- What you are asked to do
From the data below, set down exactly the lines between the one holding "pos2: [455, 522]" and the one holding "pos2: [760, 435]", inclusive, and no others.
-- Records to process follows --
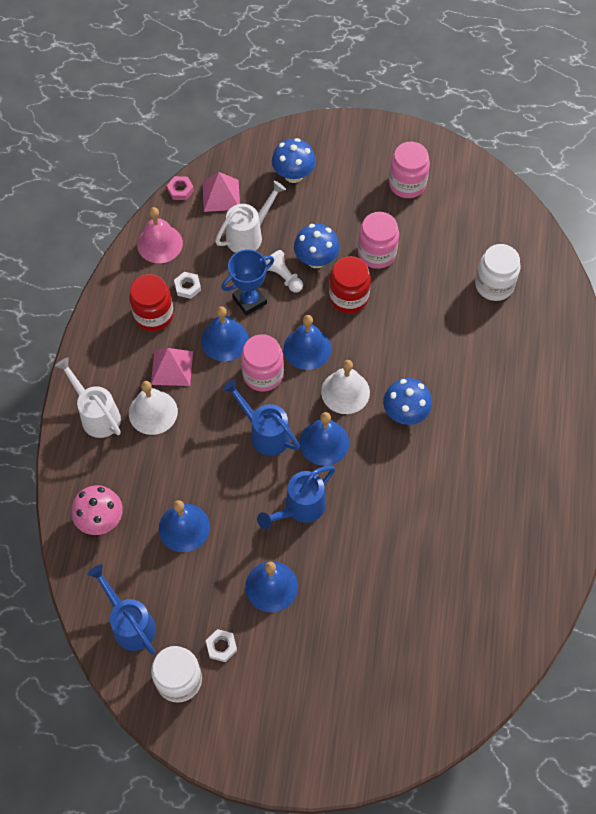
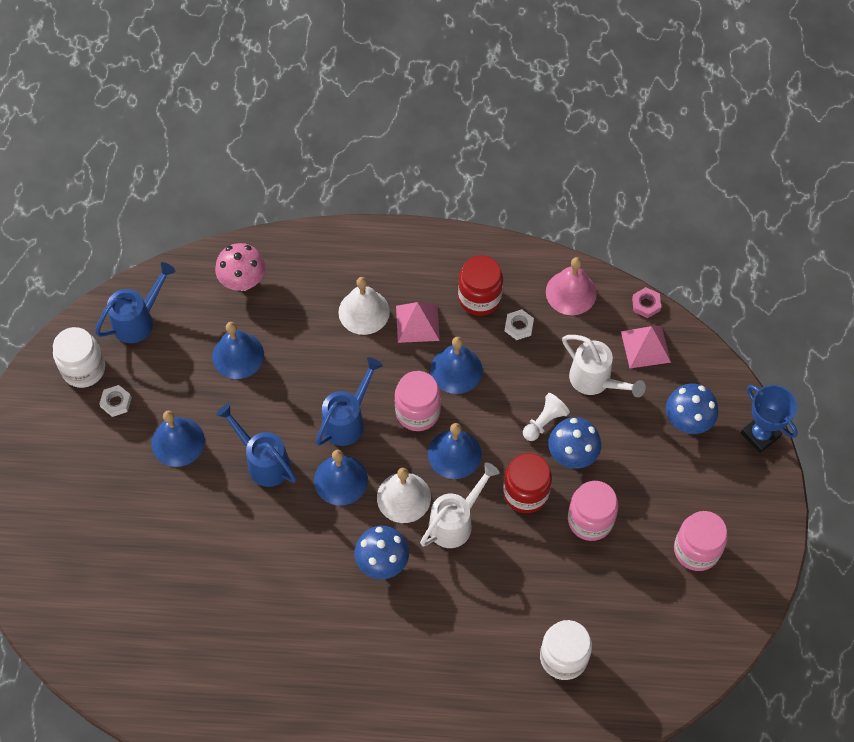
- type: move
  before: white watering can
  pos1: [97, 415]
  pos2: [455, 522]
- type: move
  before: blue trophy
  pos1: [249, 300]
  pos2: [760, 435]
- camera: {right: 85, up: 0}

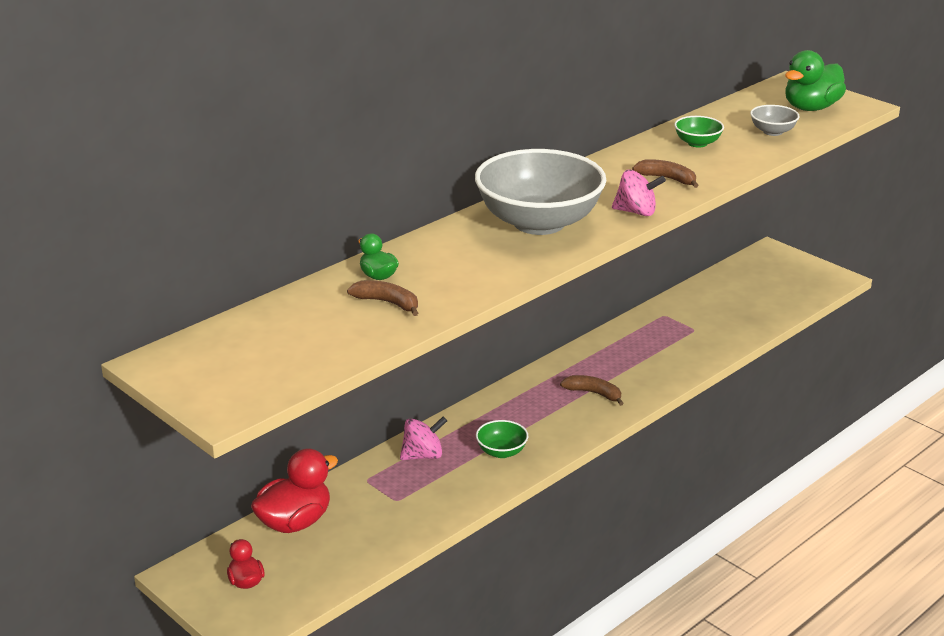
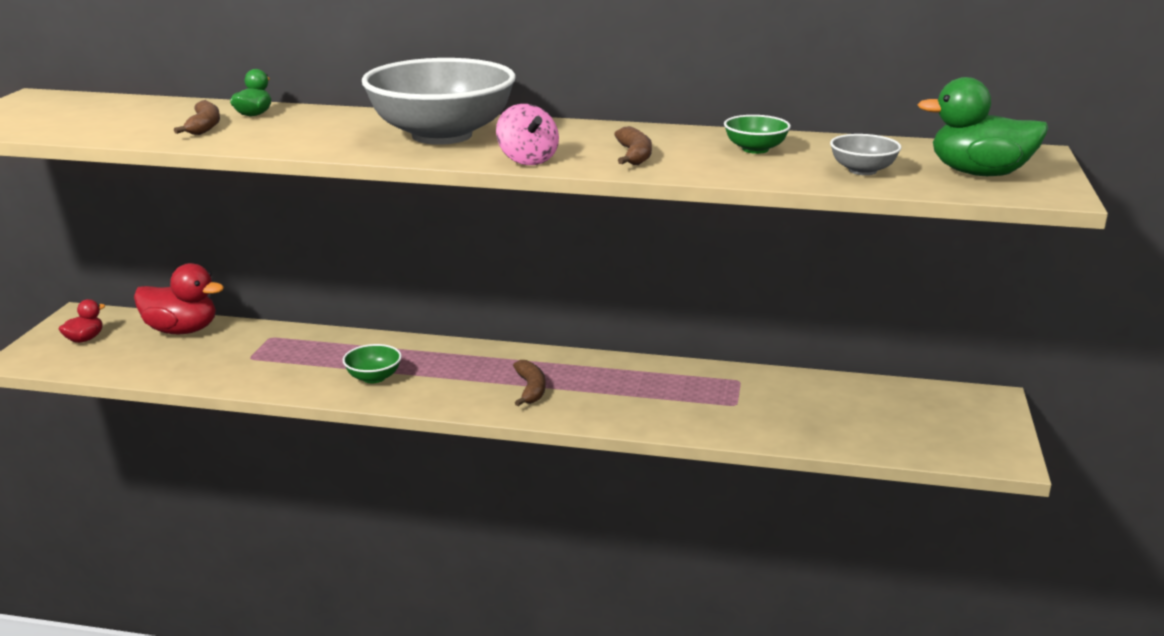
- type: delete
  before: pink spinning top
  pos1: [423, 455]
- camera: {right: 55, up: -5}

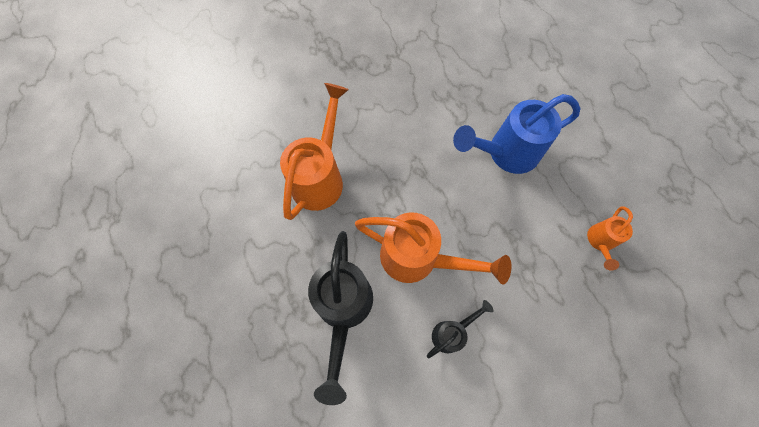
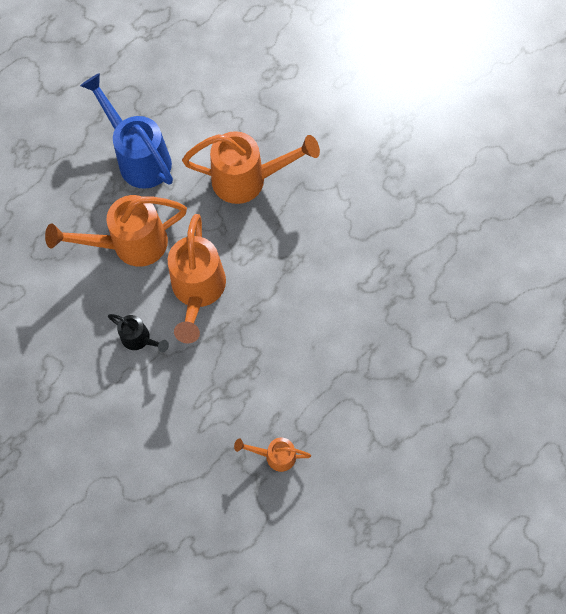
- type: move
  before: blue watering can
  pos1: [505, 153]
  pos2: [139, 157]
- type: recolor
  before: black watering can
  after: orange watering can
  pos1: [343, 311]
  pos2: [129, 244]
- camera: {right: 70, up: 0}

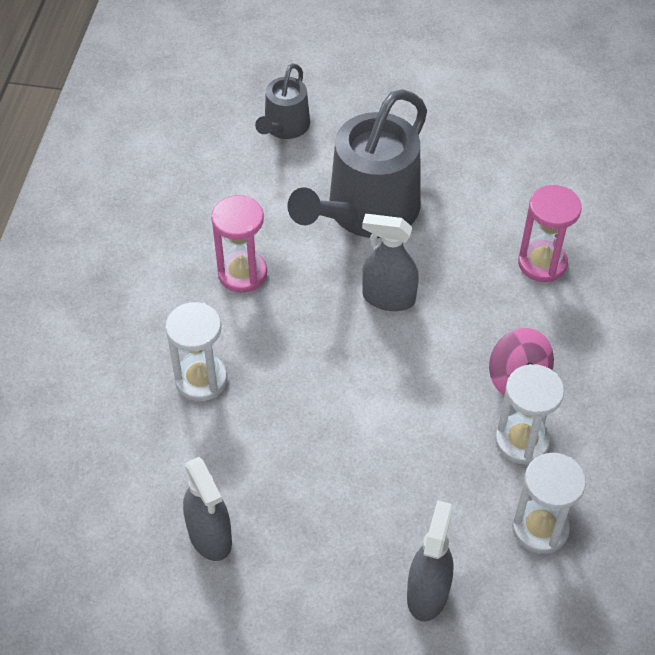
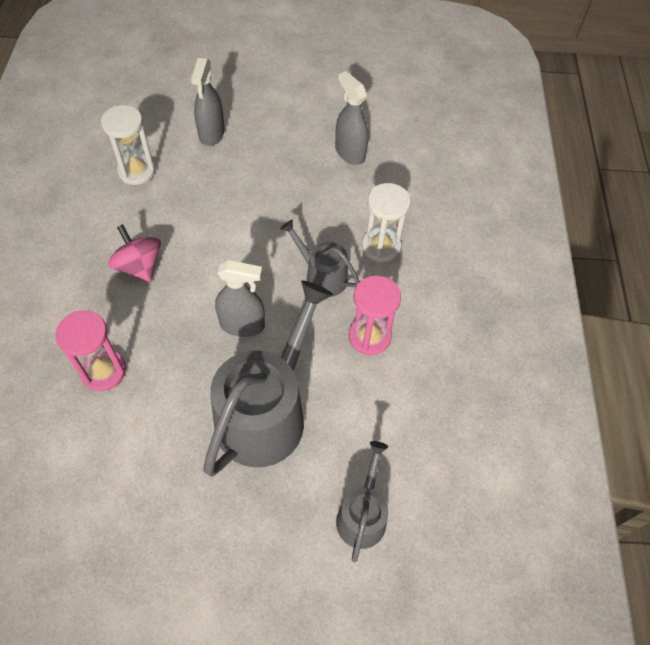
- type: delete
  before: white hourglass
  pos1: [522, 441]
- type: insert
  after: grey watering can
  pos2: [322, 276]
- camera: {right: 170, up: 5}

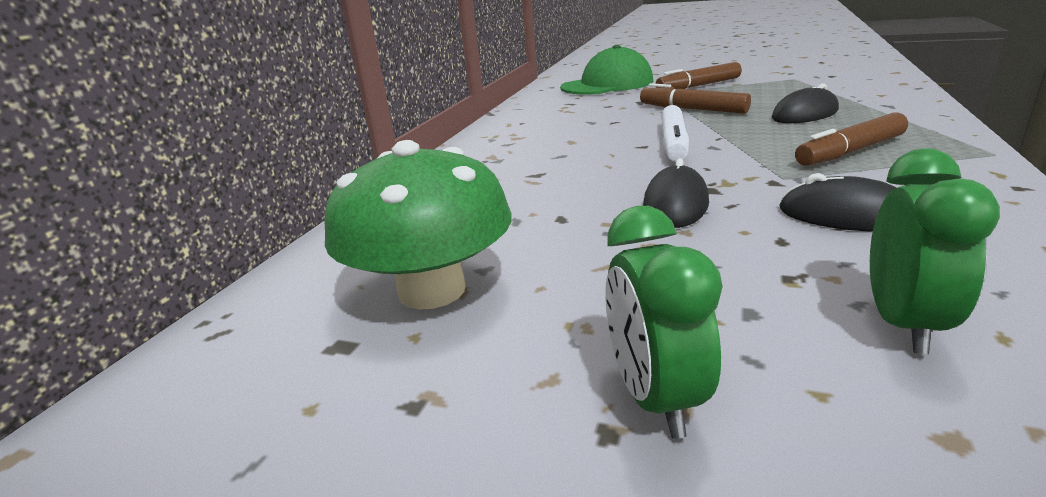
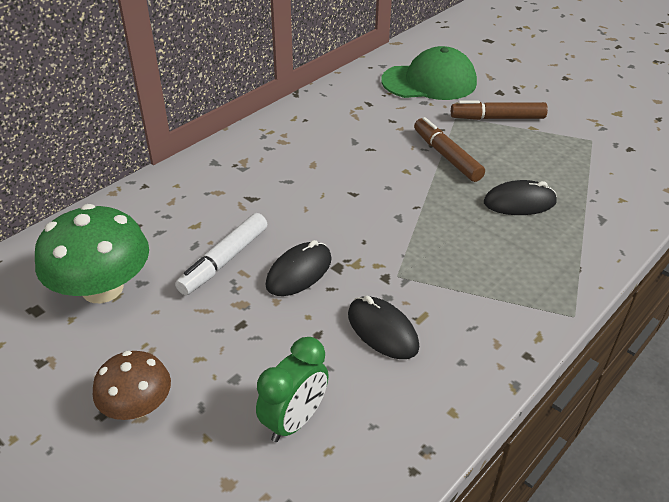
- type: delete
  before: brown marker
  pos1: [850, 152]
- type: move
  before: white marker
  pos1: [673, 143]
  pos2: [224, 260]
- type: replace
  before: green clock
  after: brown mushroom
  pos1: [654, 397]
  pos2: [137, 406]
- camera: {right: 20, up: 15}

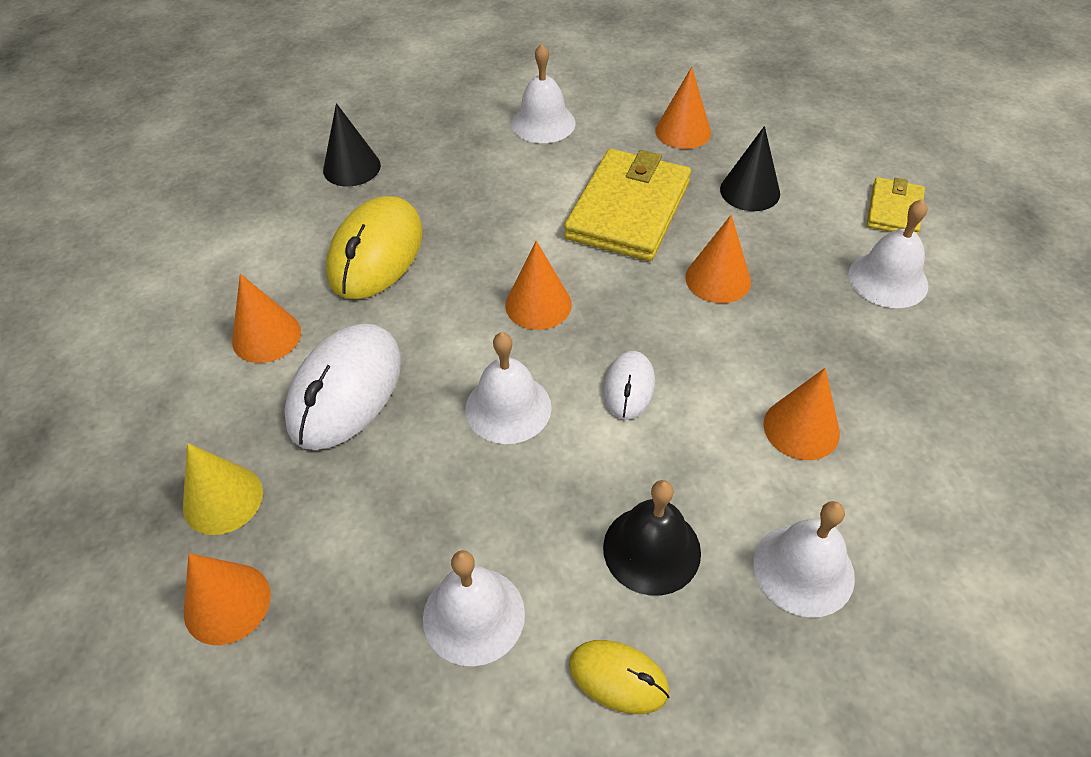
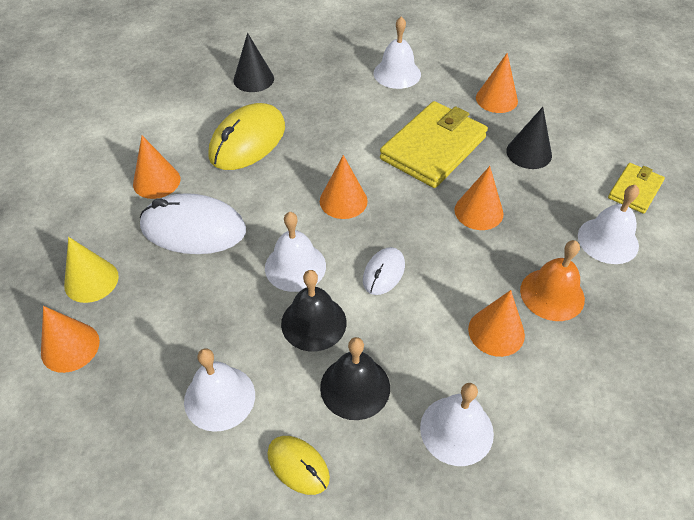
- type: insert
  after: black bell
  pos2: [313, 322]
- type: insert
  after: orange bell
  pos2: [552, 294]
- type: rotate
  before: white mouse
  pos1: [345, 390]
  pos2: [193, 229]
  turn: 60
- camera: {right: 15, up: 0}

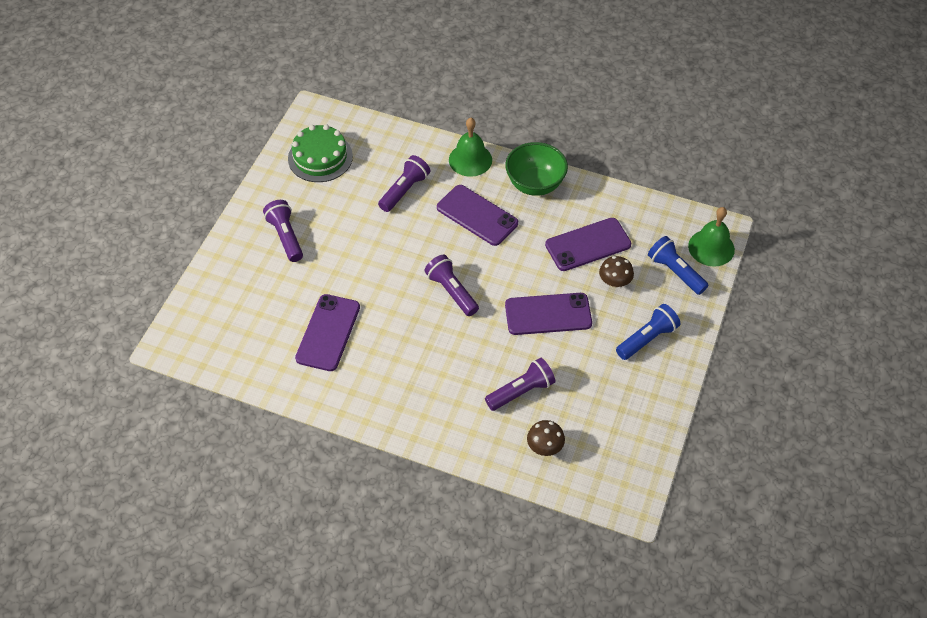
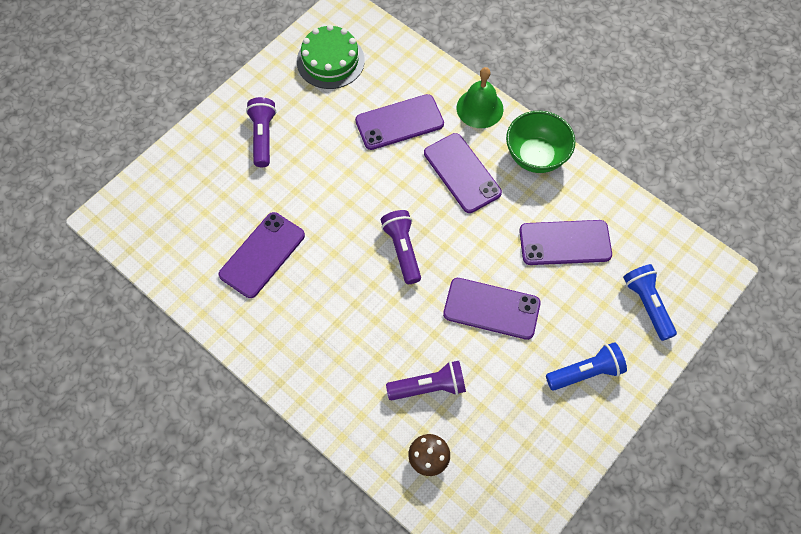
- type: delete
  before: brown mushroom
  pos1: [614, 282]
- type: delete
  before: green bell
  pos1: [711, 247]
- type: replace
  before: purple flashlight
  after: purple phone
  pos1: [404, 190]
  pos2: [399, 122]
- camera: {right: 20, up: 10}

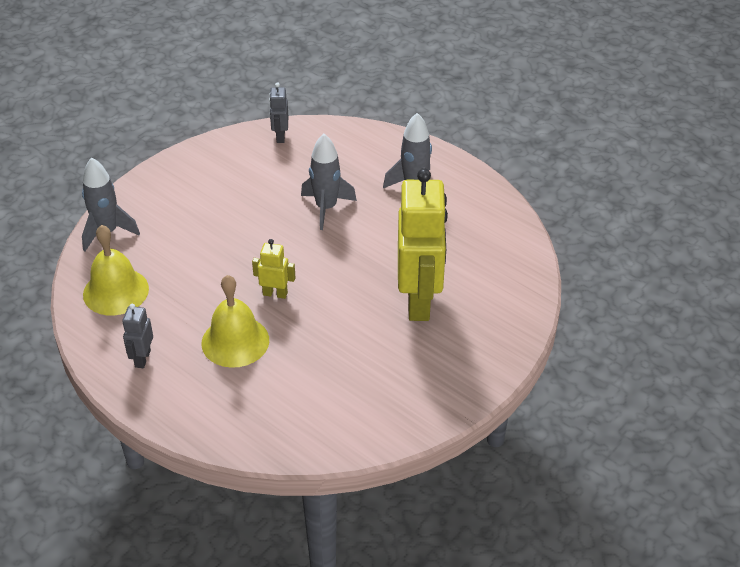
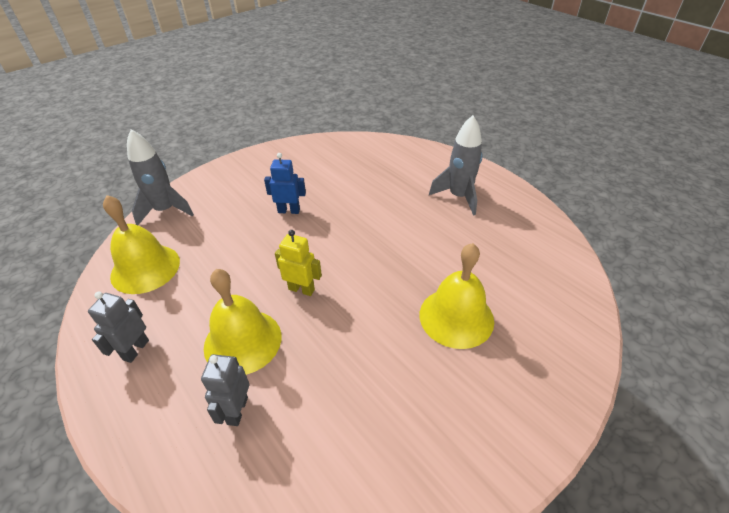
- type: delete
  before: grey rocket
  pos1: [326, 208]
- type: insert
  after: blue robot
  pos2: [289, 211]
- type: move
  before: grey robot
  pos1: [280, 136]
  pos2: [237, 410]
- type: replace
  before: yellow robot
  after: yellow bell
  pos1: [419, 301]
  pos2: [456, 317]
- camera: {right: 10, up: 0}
-- Records to process concluded --
- Answer section
  pos2: [455, 522]
- type: move
  before: blue trophy
  pos1: [249, 300]
  pos2: [760, 435]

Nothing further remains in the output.